Provided records: Begin

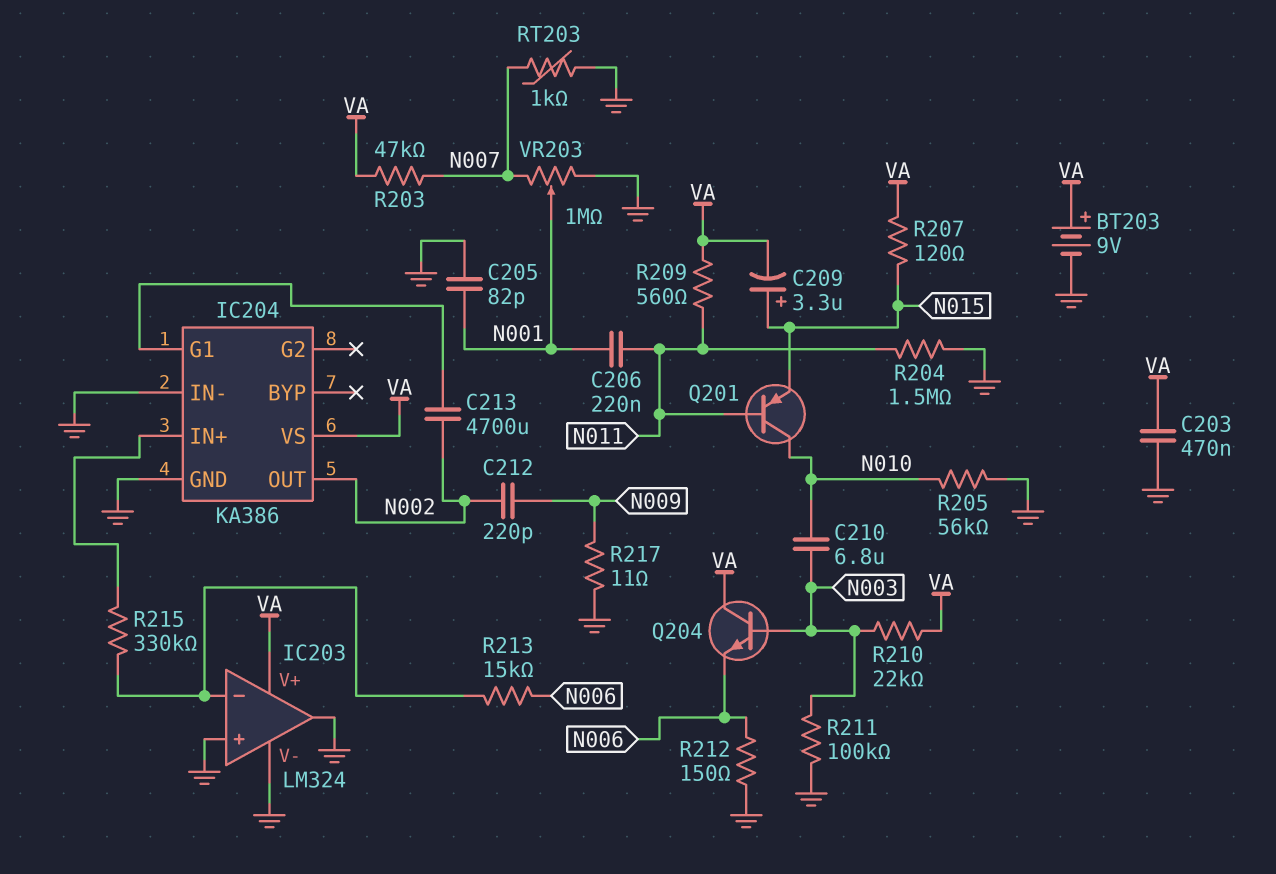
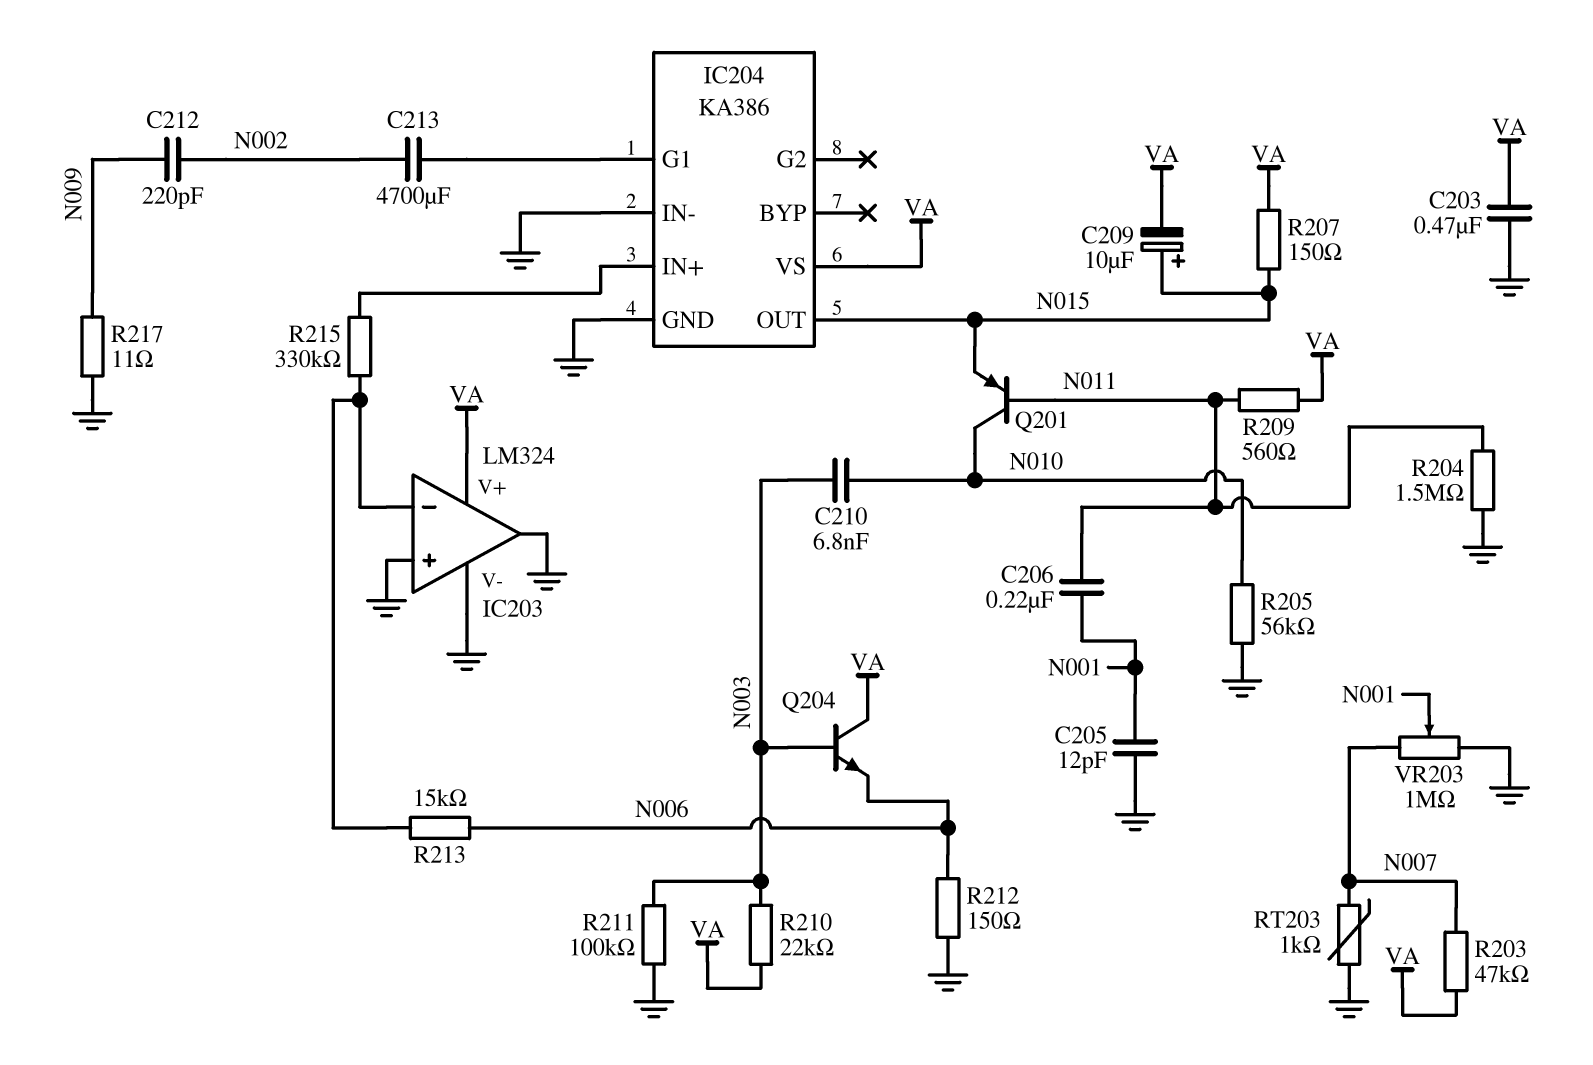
BT203: 9V (plus VA, minus GND) -> none
C205: 82pF (GND, N001) -> 12pF (GND, N001)
C209: 3.3uF (plus N015, minus VA) -> 10uF (plus N015, minus VA)
C210: 6.8uF (N003, N010) -> 6.8nF (N003, N010)
IC204 pin OUT: N002 -> N015
R207: 120 (N015, VA) -> 150 (N015, VA)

Provided records: End

Scan the material above for lines that contain the string "plus", and copy each such line.

BT203: 9V (plus VA, minus GND) -> none
C209: 3.3uF (plus N015, minus VA) -> 10uF (plus N015, minus VA)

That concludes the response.